▸ **What to produce**: All lines in the entries below that hold "green" make up the answer.

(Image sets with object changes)
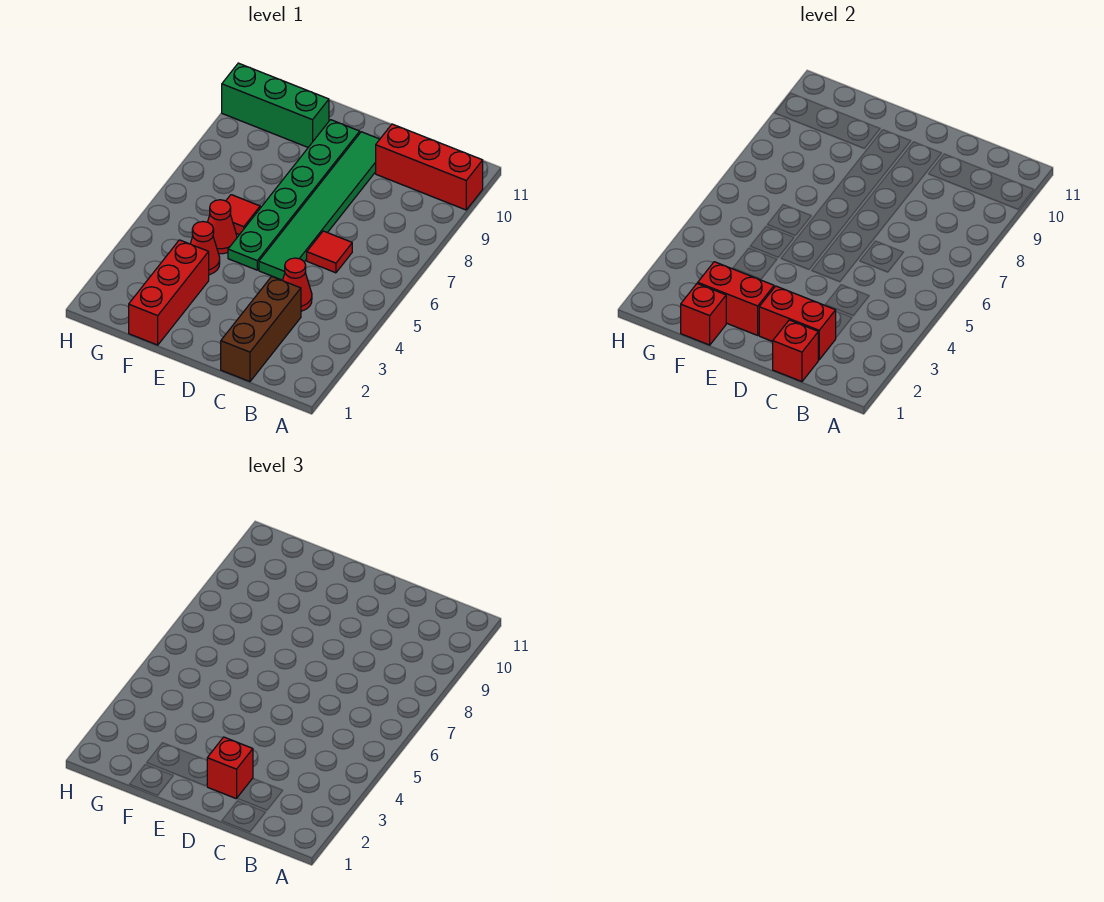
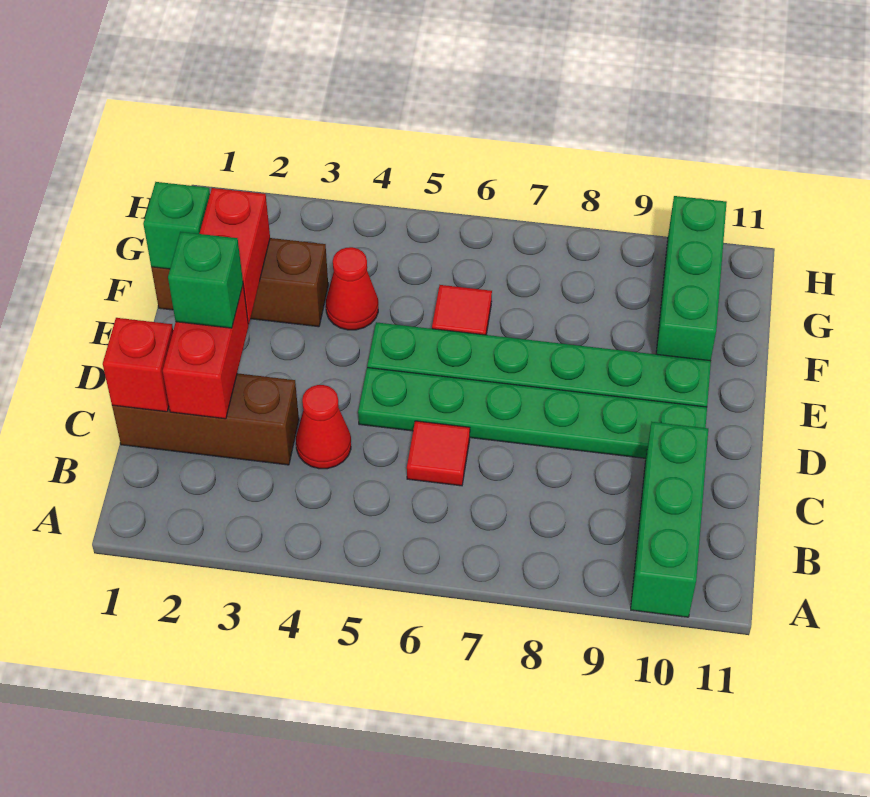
red brick A10:C10 level 1 -> green brick A10:C10 level 1
red brick D2 level 3 -> green brick D2 level 3
green tile D5:D10 level 1 -> green plate D5:D10 level 1
red brick F1:F3 level 1 -> brown brick F1:F3 level 1
red brick F1 level 2 -> green brick F1 level 2
red cone F5 level 1 -> none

▸ **Reply to the task**:
red brick A10:C10 level 1 -> green brick A10:C10 level 1
red brick D2 level 3 -> green brick D2 level 3
green tile D5:D10 level 1 -> green plate D5:D10 level 1
red brick F1 level 2 -> green brick F1 level 2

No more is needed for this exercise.